> [WHAT THE EXERCISE ASKS]
Reproduce exactly, and only, the lines below from the one containing "blue light bulb: [284,400,394,468]" through the one containing "yellow bucket: [434,122,528,222]".

> [MATERIAL SUPPLIED]
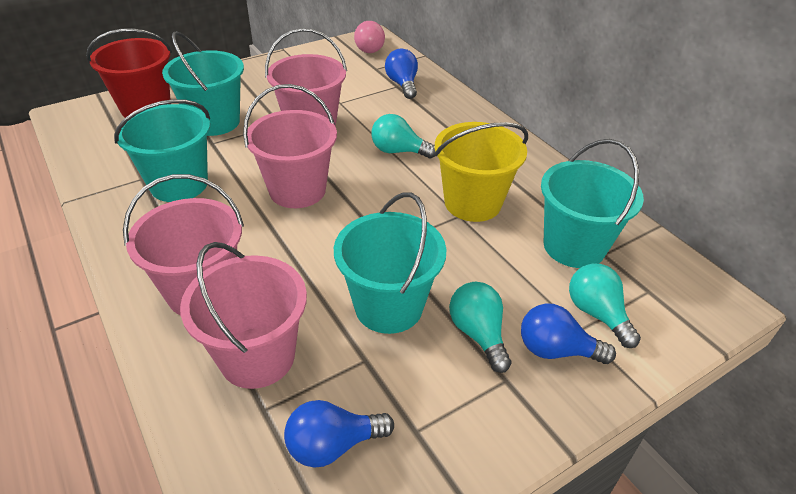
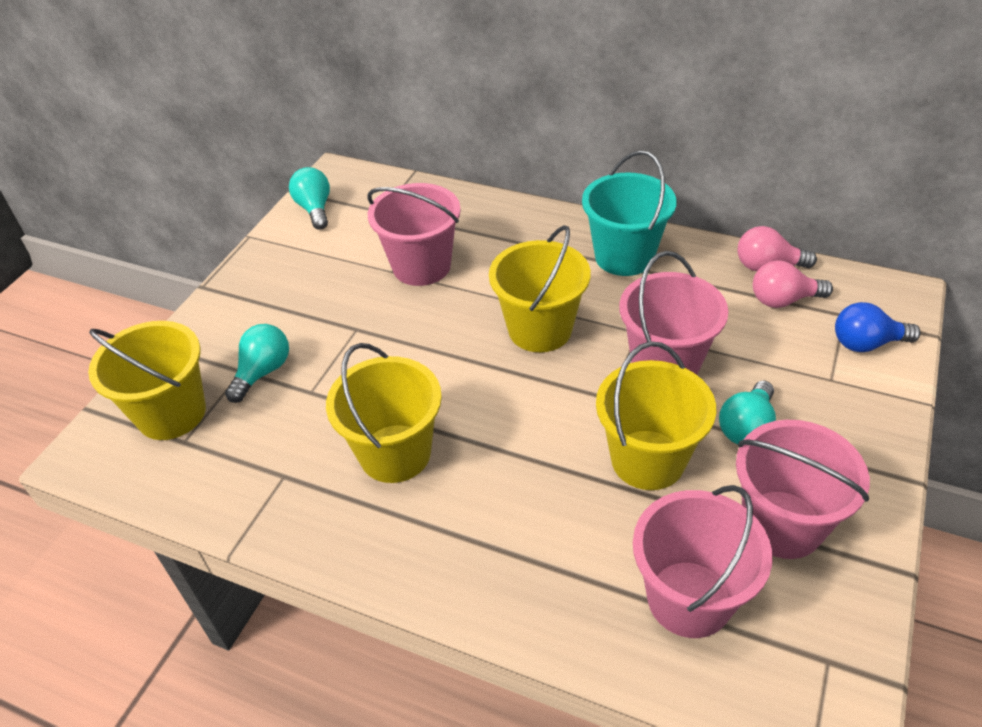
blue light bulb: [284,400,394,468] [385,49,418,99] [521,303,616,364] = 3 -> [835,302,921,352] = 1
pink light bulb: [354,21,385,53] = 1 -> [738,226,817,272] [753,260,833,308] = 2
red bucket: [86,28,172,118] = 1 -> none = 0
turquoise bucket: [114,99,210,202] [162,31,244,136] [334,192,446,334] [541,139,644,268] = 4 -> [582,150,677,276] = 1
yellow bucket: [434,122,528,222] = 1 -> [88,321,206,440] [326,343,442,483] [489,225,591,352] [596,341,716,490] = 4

==

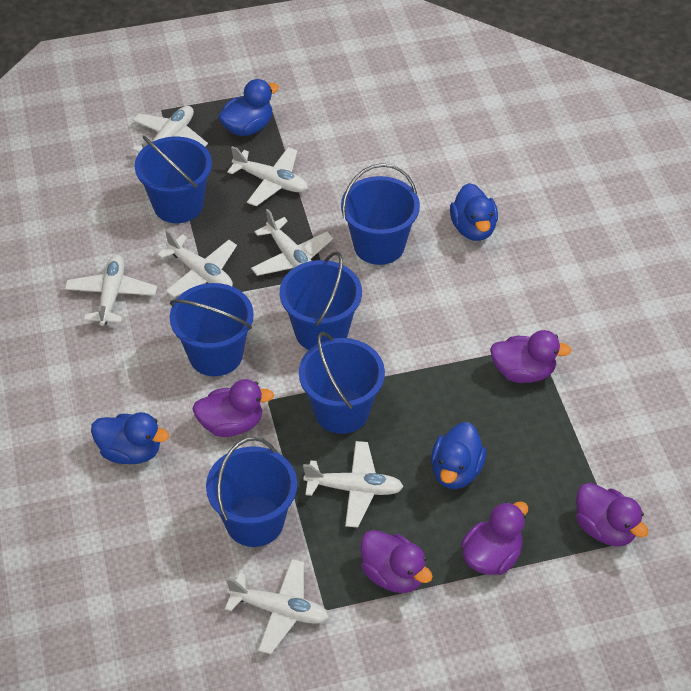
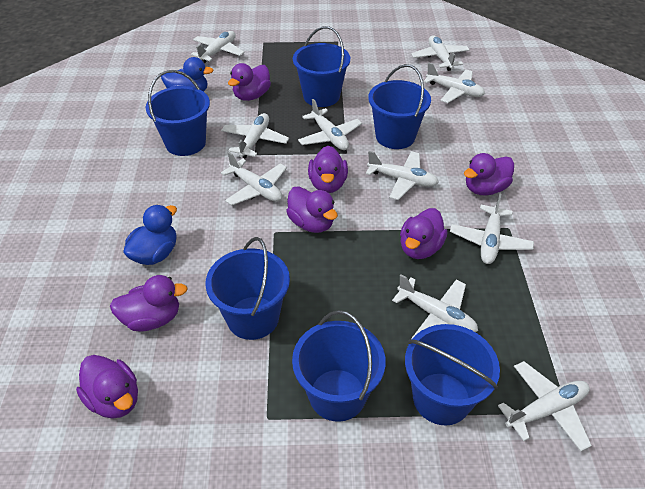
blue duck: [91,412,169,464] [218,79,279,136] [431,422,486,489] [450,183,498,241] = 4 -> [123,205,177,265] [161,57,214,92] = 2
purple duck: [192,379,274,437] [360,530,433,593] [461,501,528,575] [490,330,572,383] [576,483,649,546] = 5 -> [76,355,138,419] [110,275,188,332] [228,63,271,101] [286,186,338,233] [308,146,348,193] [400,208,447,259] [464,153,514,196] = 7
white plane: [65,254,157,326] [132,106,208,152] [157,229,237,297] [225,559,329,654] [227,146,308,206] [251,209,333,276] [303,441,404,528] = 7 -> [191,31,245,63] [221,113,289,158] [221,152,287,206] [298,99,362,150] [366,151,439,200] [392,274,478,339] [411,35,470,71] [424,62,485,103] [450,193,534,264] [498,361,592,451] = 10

> [SOLUTION TO THIS TASK]
blue light bulb: [284,400,394,468] [385,49,418,99] [521,303,616,364] = 3 -> [835,302,921,352] = 1
pink light bulb: [354,21,385,53] = 1 -> [738,226,817,272] [753,260,833,308] = 2
red bucket: [86,28,172,118] = 1 -> none = 0
turquoise bucket: [114,99,210,202] [162,31,244,136] [334,192,446,334] [541,139,644,268] = 4 -> [582,150,677,276] = 1
yellow bucket: [434,122,528,222] = 1 -> [88,321,206,440] [326,343,442,483] [489,225,591,352] [596,341,716,490] = 4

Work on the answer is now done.